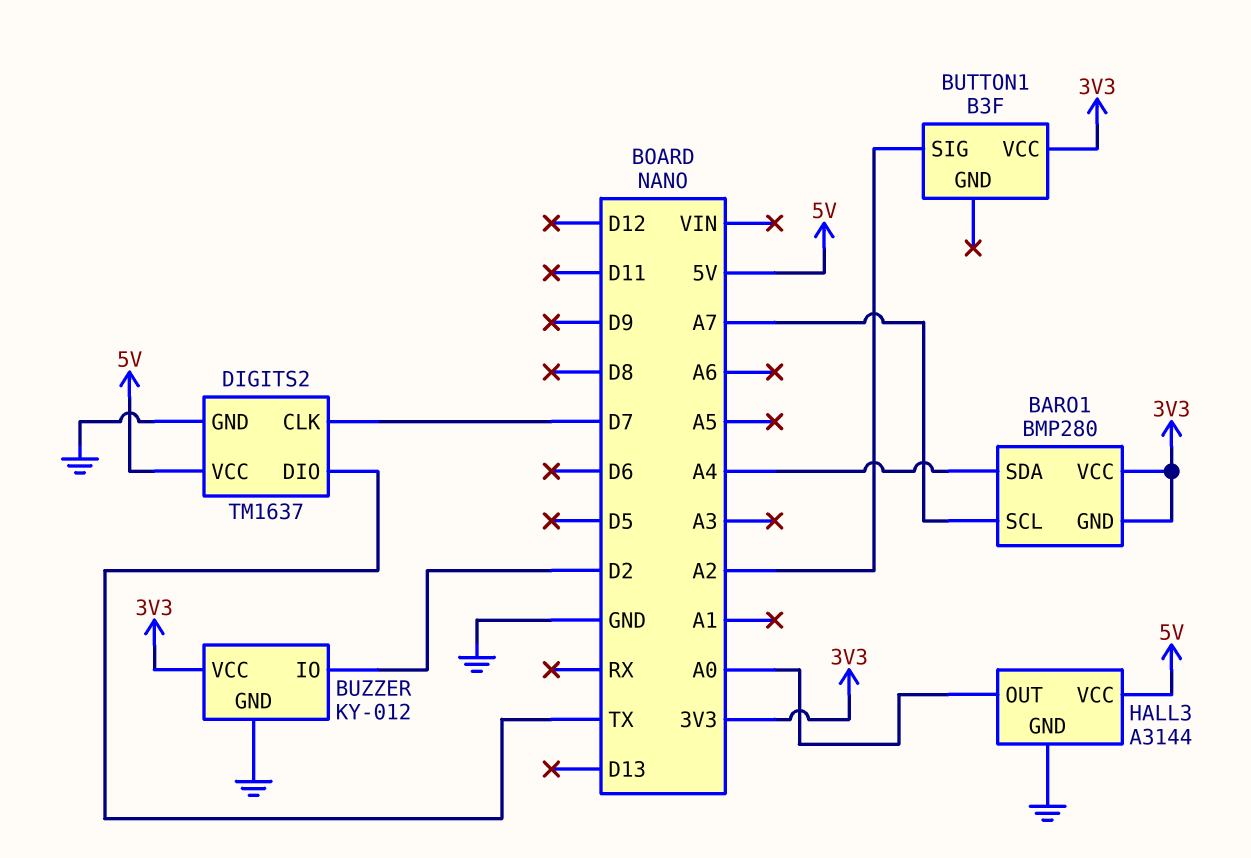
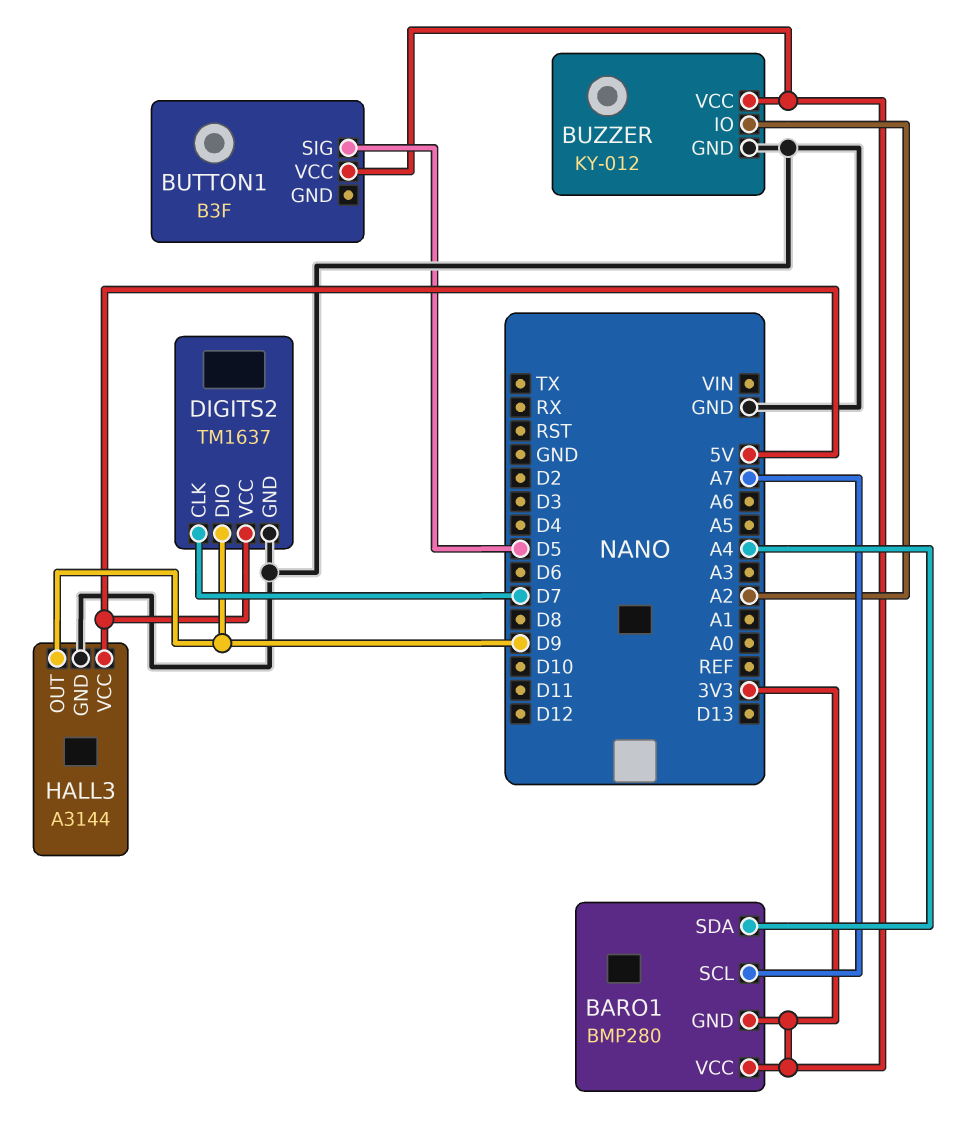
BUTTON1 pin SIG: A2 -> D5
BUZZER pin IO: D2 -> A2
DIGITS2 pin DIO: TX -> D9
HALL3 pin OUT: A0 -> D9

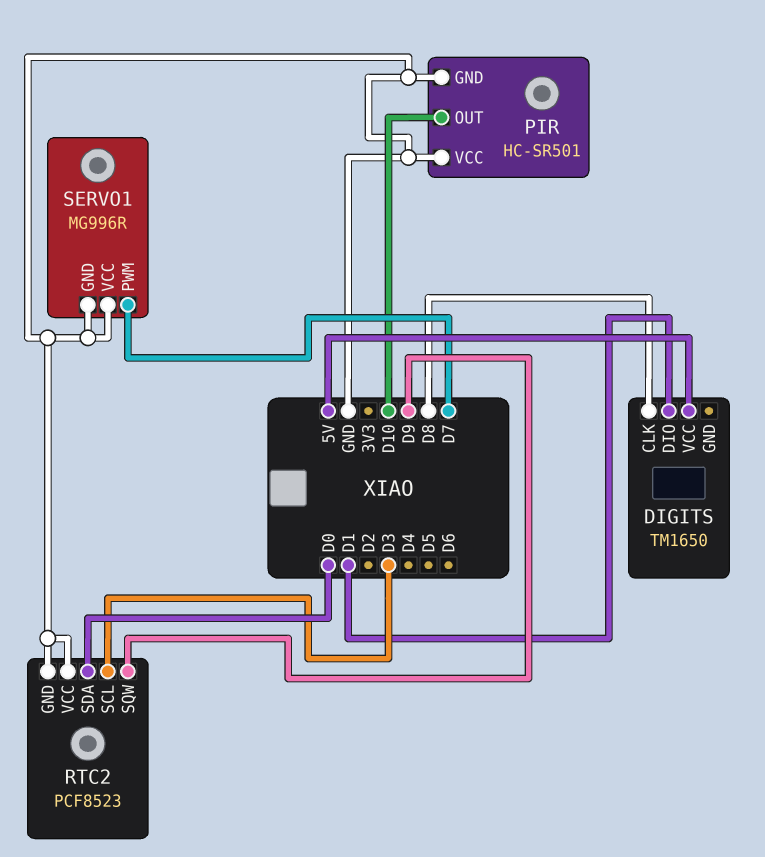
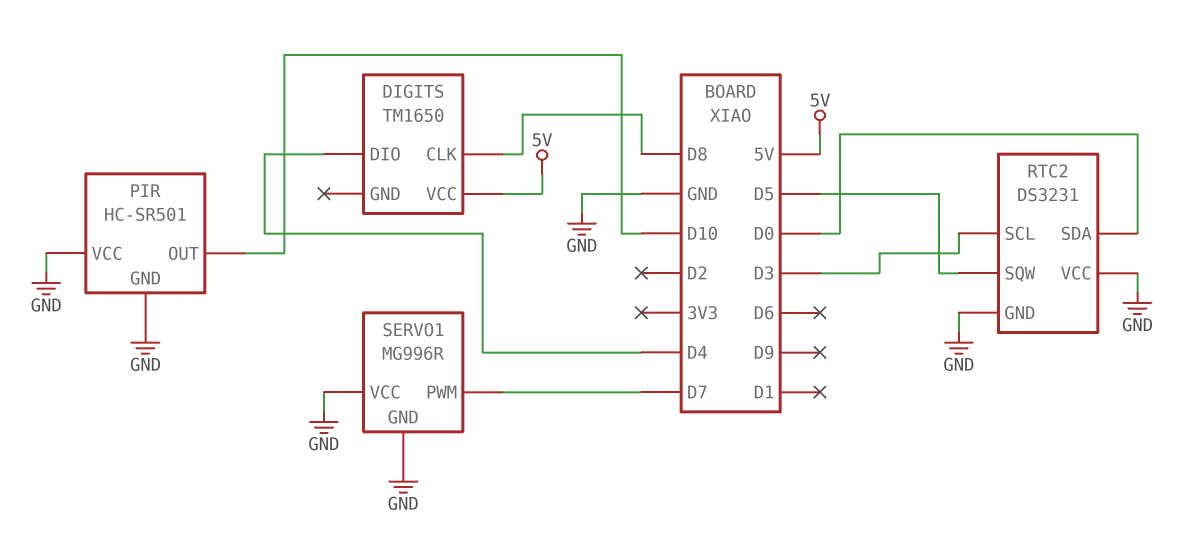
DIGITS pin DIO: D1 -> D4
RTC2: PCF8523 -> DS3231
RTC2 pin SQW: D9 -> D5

#### [ASSIGNMENT]
Starting at the line that contains "DIGITS pin DIO: D1 -> D4", copy each line through the last one in the records, exactly, and output nothing else.

#### [ANSWER BOX]
DIGITS pin DIO: D1 -> D4
RTC2: PCF8523 -> DS3231
RTC2 pin SQW: D9 -> D5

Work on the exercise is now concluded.